■ **Work to be completed**:
In the records below, the line containing "pure white pencil eraser (314" is the first to keep. Retype it and all later lines exactly, through the end.

■ **Data supplied**:
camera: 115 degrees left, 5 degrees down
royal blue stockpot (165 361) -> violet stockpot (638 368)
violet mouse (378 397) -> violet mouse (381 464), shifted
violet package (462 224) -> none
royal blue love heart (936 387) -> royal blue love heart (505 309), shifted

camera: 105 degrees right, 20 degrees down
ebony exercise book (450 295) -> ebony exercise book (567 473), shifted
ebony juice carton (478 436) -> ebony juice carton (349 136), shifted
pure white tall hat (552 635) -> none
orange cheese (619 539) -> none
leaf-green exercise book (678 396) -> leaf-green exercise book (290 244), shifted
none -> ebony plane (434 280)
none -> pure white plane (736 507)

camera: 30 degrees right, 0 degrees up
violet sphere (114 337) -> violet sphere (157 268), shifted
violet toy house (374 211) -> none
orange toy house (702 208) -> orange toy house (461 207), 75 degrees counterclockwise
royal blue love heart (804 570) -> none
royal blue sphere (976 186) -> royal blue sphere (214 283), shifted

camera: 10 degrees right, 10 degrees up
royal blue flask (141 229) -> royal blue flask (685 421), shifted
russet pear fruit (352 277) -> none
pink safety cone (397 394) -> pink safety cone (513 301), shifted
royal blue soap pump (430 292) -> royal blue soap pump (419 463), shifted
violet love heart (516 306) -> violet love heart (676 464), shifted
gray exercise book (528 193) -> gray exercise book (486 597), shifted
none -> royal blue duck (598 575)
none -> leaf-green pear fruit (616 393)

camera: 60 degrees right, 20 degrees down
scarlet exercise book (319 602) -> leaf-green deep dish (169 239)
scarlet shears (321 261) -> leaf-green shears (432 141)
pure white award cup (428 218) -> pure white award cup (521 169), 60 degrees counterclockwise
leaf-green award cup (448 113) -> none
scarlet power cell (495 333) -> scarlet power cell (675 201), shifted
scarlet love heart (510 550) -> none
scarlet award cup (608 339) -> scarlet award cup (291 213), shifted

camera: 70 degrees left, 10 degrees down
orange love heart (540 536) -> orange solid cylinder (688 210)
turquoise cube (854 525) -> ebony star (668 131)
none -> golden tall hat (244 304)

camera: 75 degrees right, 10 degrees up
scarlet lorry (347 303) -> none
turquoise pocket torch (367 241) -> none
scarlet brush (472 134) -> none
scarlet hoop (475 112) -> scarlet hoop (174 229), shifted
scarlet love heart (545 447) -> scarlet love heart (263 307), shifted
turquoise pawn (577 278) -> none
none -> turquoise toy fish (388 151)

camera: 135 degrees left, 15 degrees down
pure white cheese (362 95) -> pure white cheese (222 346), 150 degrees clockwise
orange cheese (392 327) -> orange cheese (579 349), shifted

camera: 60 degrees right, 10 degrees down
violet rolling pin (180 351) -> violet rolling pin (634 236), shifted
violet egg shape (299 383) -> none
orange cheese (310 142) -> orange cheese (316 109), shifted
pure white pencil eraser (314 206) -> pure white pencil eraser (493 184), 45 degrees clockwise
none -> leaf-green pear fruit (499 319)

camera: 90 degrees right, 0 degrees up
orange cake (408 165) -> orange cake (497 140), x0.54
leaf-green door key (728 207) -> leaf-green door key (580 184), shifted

■ **Output**:
pure white pencil eraser (314 206) -> pure white pencil eraser (493 184), 45 degrees clockwise
none -> leaf-green pear fruit (499 319)

camera: 90 degrees right, 0 degrees up
orange cake (408 165) -> orange cake (497 140), x0.54
leaf-green door key (728 207) -> leaf-green door key (580 184), shifted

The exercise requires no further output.